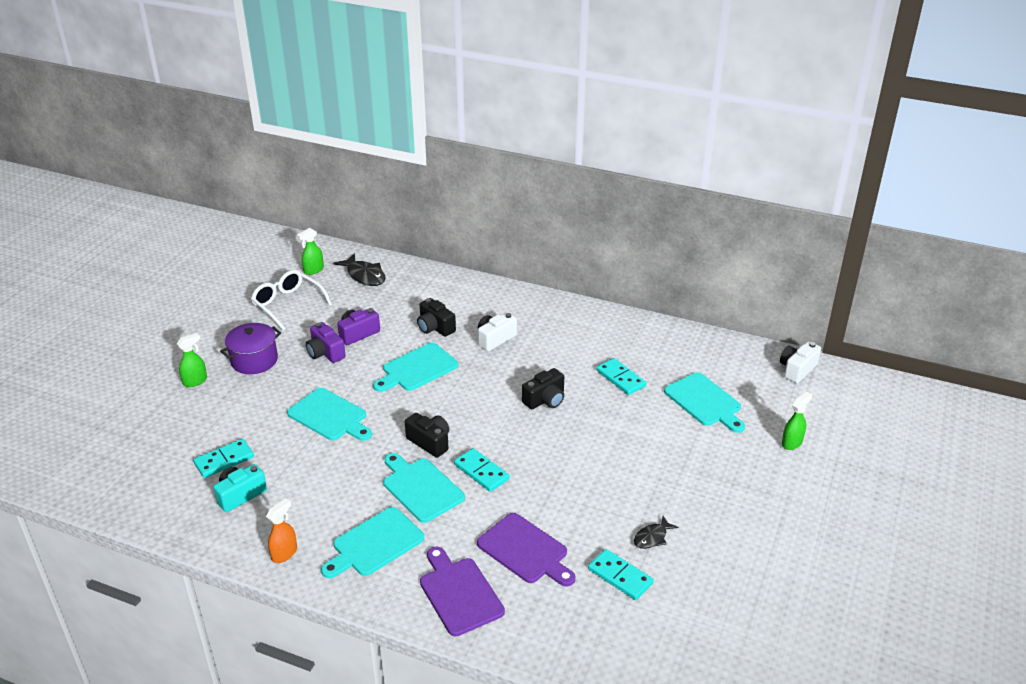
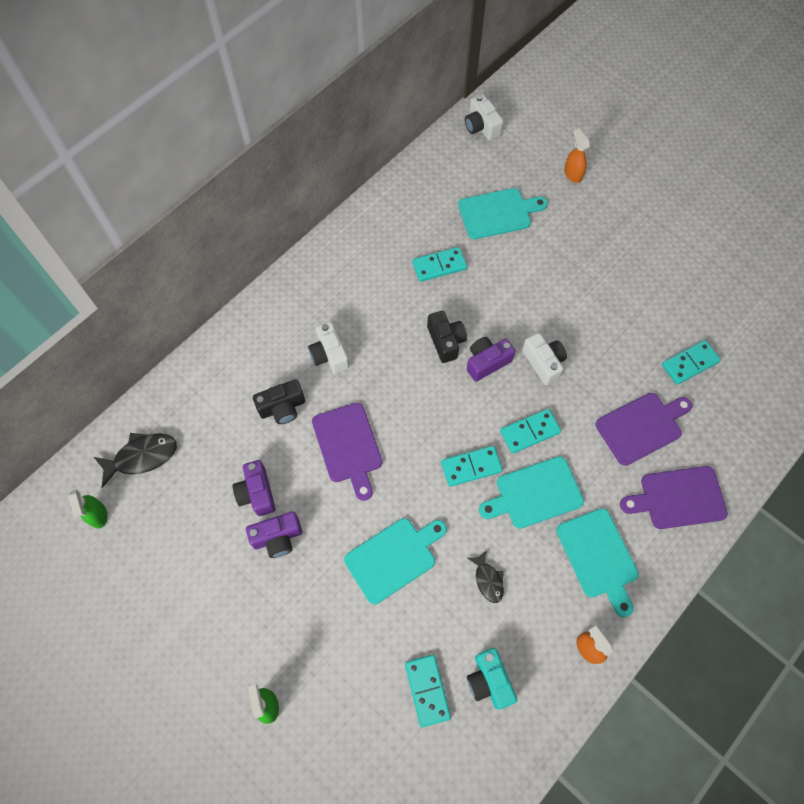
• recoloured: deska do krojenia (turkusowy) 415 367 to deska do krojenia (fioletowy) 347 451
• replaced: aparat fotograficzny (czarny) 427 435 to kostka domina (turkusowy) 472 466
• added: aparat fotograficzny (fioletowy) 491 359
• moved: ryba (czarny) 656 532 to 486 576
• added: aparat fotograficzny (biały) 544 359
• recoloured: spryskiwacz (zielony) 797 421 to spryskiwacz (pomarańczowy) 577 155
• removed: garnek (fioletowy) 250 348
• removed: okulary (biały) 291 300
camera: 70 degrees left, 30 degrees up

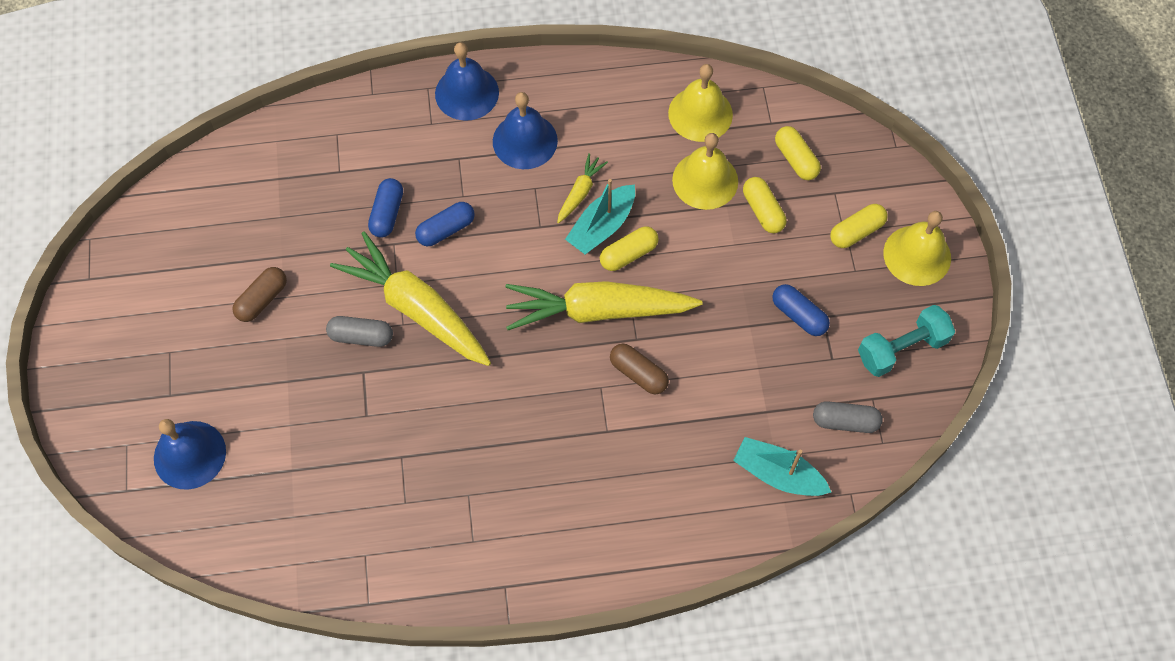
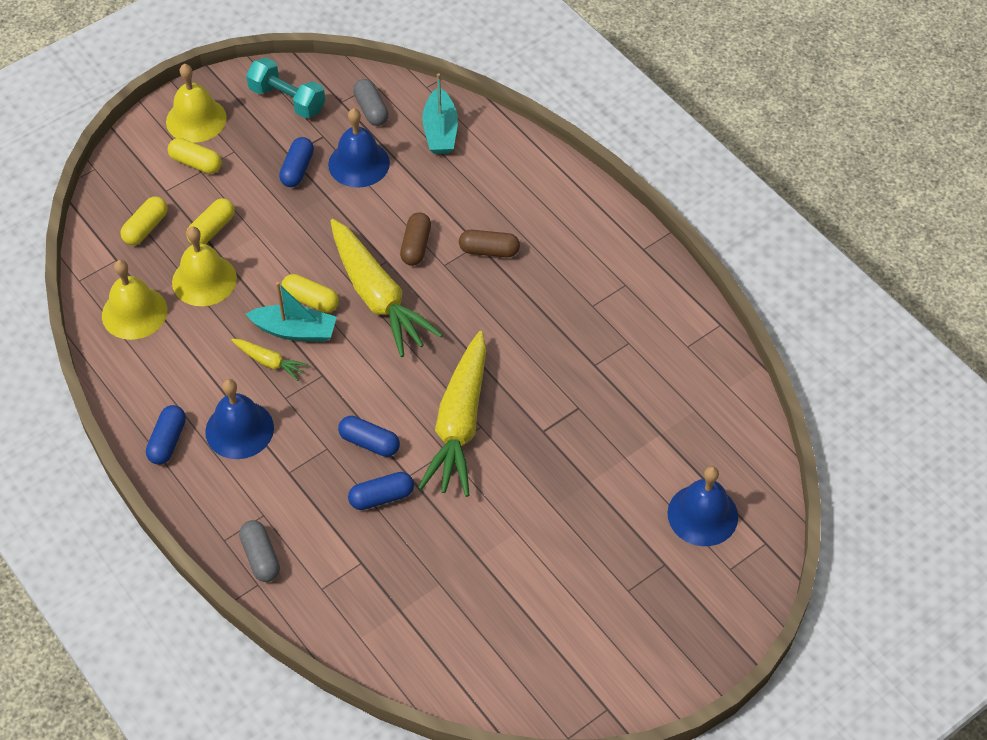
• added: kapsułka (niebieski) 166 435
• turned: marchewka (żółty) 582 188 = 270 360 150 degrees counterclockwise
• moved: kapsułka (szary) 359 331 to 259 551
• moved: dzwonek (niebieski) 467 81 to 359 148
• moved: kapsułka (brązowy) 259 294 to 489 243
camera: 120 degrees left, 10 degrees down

━━━━━━━━━━

Directions — Exclude the pictures, and output exactly the lines from the one with "(fioletowy) 250 348" through the last line of the records, both included.

Task result —
• removed: garnek (fioletowy) 250 348
• removed: okulary (biały) 291 300
camera: 70 degrees left, 30 degrees up

• added: kapsułka (niebieski) 166 435
• turned: marchewka (żółty) 582 188 = 270 360 150 degrees counterclockwise
• moved: kapsułka (szary) 359 331 to 259 551
• moved: dzwonek (niebieski) 467 81 to 359 148
• moved: kapsułka (brązowy) 259 294 to 489 243
camera: 120 degrees left, 10 degrees down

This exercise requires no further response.